» **WHAT YOU SHOULD DO**
Tally every line of the records below that includes "down", and reply with the total alone.

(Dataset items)

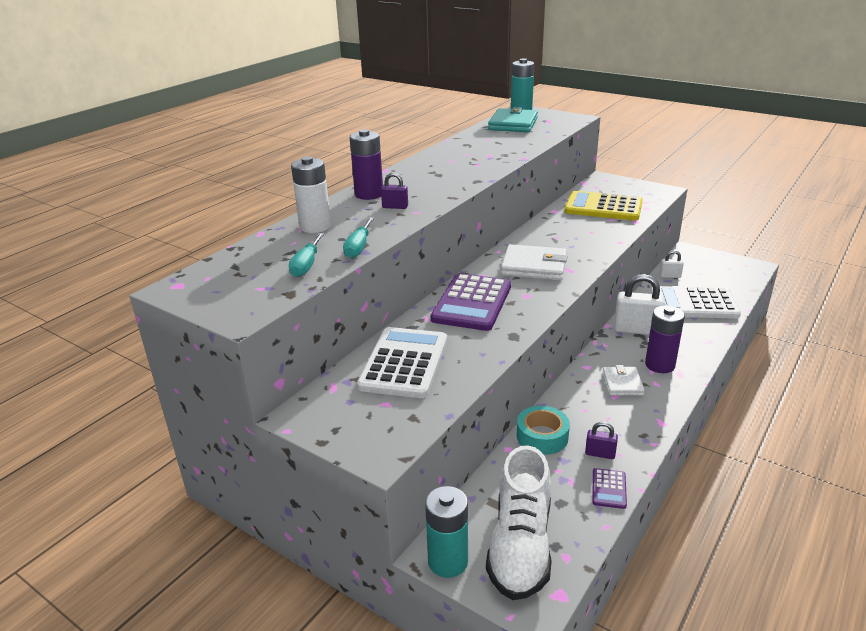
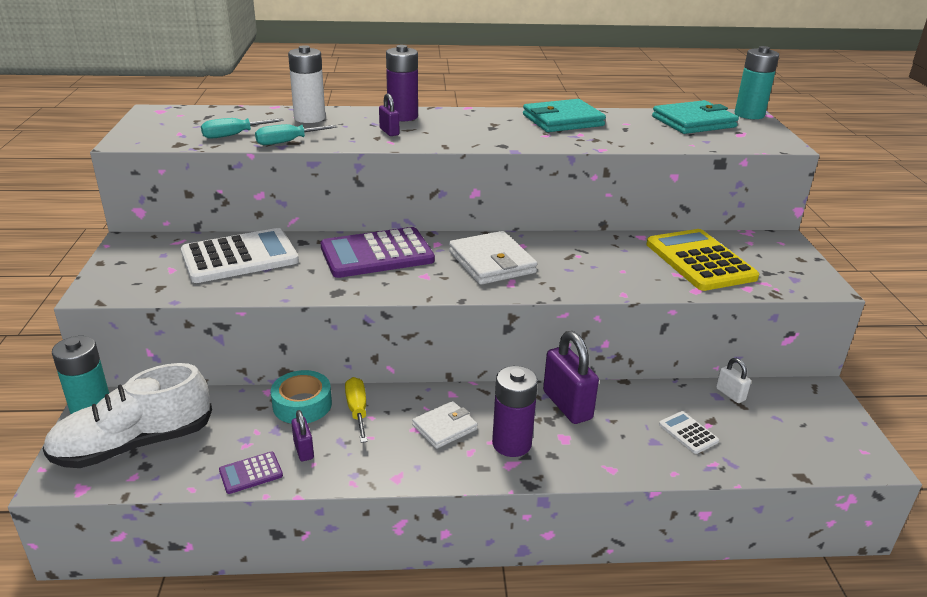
camera: 50 degrees right, 0 degrees up
(457, 152) = (562, 120): none -> turquoise wallet
(572, 413) = (357, 410): none -> yellow screwdriver
(636, 330) = (567, 405): white padlock -> purple padlock
(694, 304) = (688, 433): white calculator -> white calculator, size x0.45

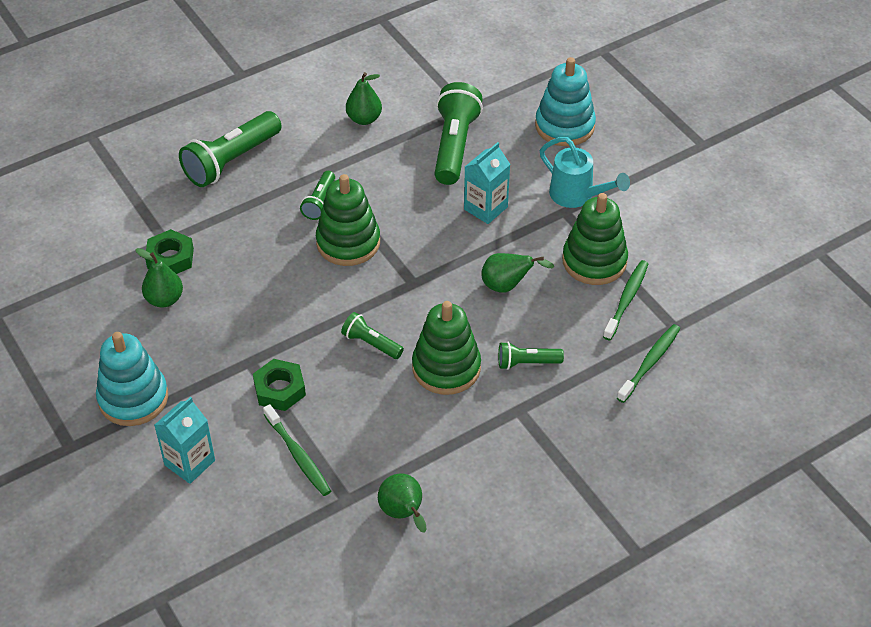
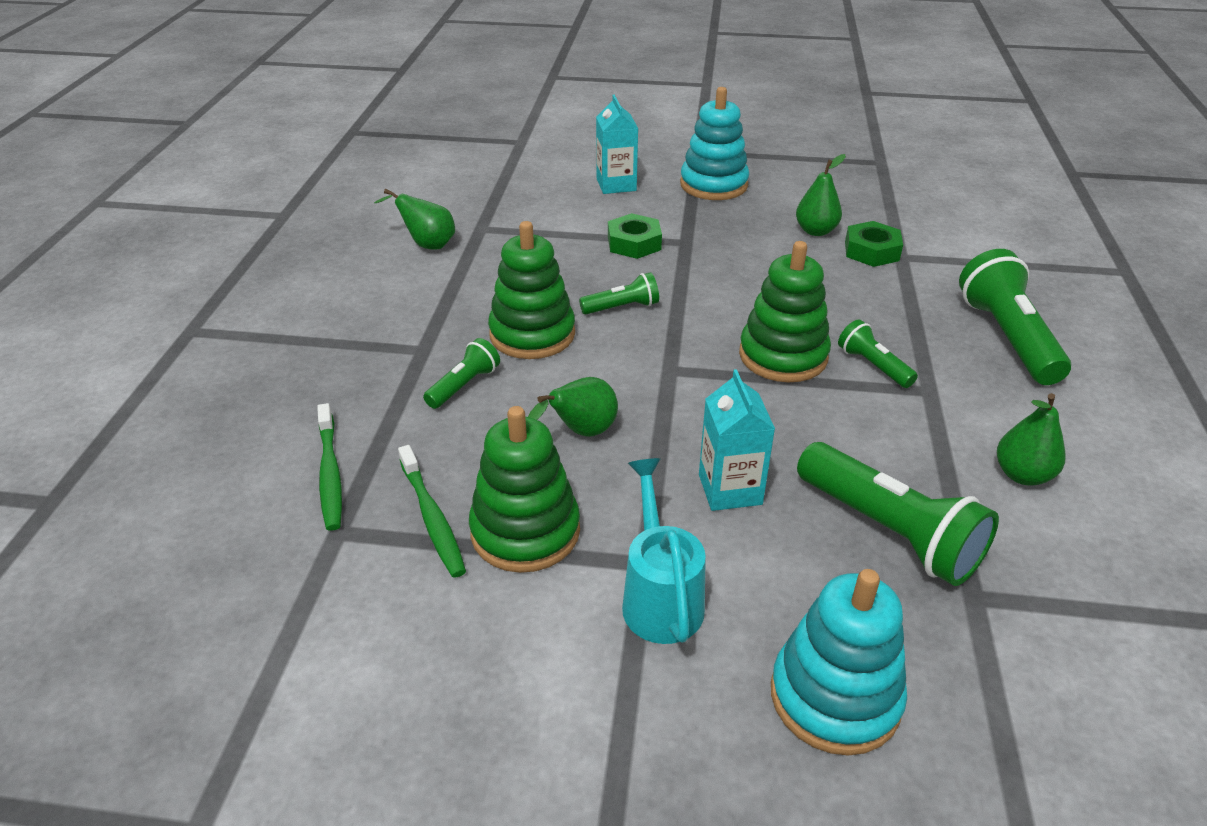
camera: 130 degrees right, 10 degrees down
(298, 455) = (554, 225): green toothbrush -> none
(576, 195) = (660, 598): turquoise watering can -> turquoise watering can turned 90 degrees clockwise

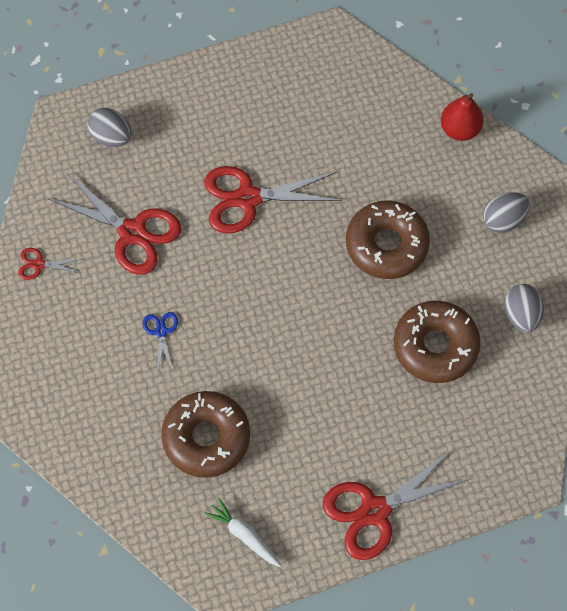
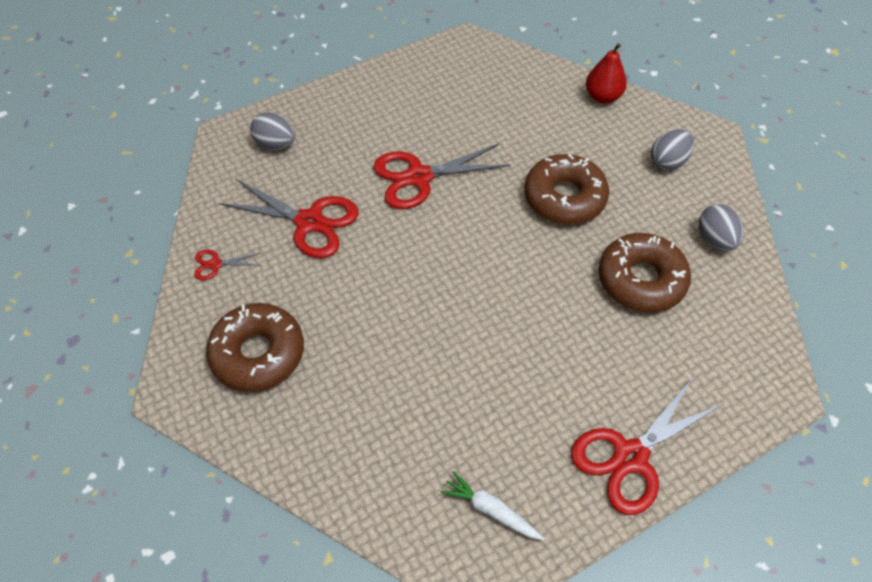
camera: 10 degrees left, 10 degrees down
(161, 332) = (355, 309): blue scissors -> none
(206, 438) = (424, 408): brown donut -> brown donut (258, 353)

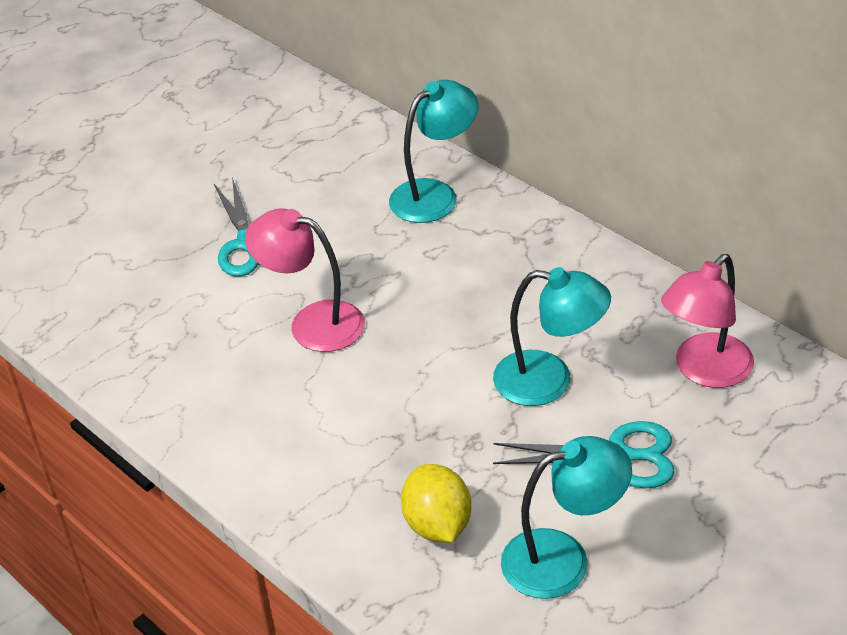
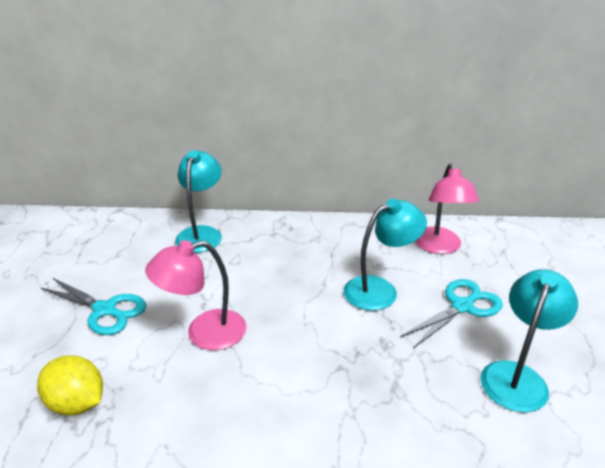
camera: 45 degrees left, 10 degrees down
(437, 525) = (432, 405): yellow lemon -> yellow lemon (77, 403)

» **RESULT OF THE TASK**
3